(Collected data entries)
↓

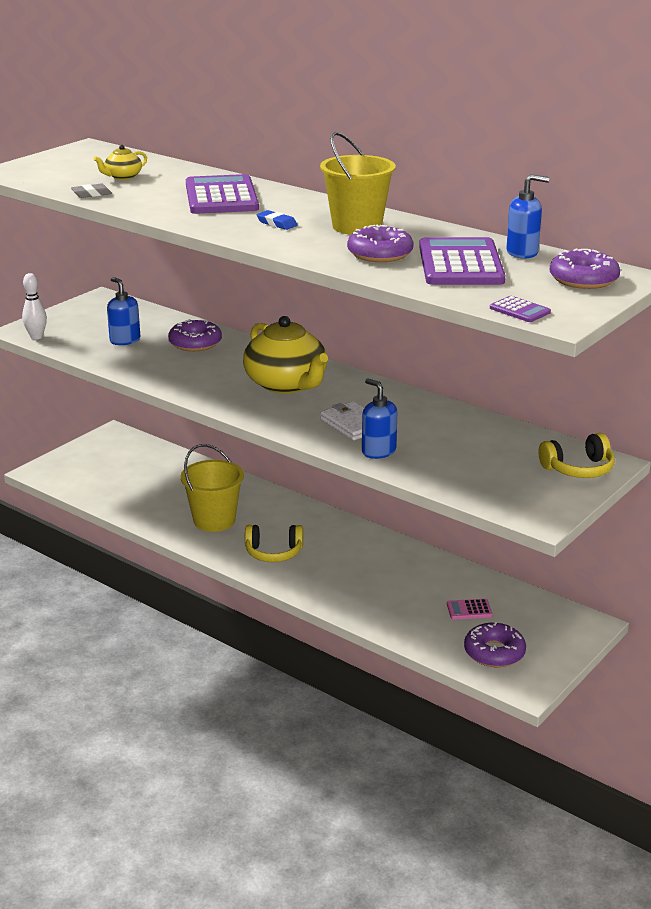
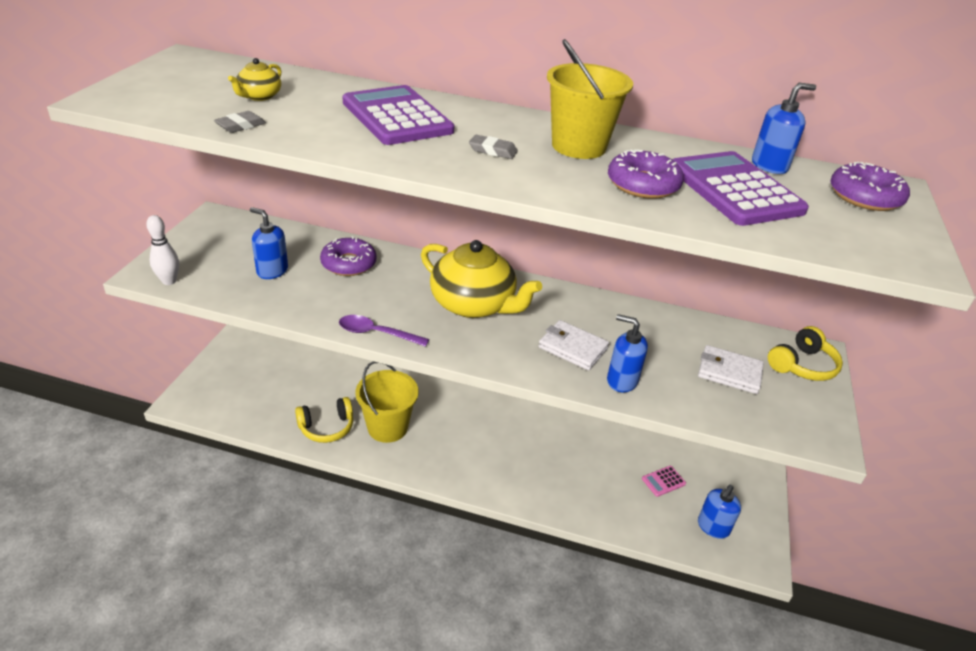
camera: 25 degrees left, 10 degrees up
yellow headphones [245,525,303,562] -> yellow headphones moved to [295,397,353,443]
blue eraser [257,210,298,230] -> grey eraser [469,135,518,159]
purple donut [464,622,526,667] -> blue soap dispenser [698,485,741,539]
purple calculator [490,296,551,322] -> none
none -> purple spoon [339,315,429,347]
none -> white wallet [698,345,764,394]

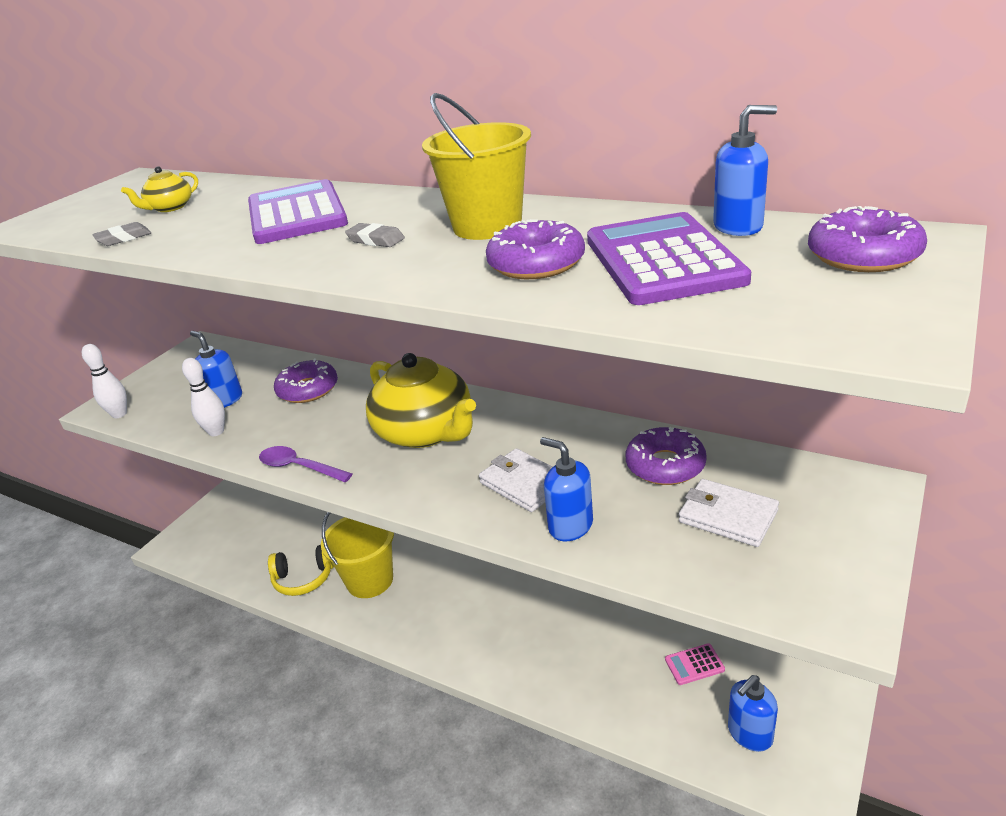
camera: 20 degrees right, 5 degrees down
yellow headphones [768,326,843,381] -> none
none -> white bowling pin [182,358,225,436]
none -> purple donut [626,427,707,485]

↑

- _What you have to do_
The expected output is the exact run of lines from the one containing "purple donut [464,622,526,667]" through the final line of the data above, both ends included, with no pictures.

- _Answer for the task_
purple donut [464,622,526,667] -> blue soap dispenser [698,485,741,539]
purple calculator [490,296,551,322] -> none
none -> purple spoon [339,315,429,347]
none -> white wallet [698,345,764,394]

camera: 20 degrees right, 5 degrees down
yellow headphones [768,326,843,381] -> none
none -> white bowling pin [182,358,225,436]
none -> purple donut [626,427,707,485]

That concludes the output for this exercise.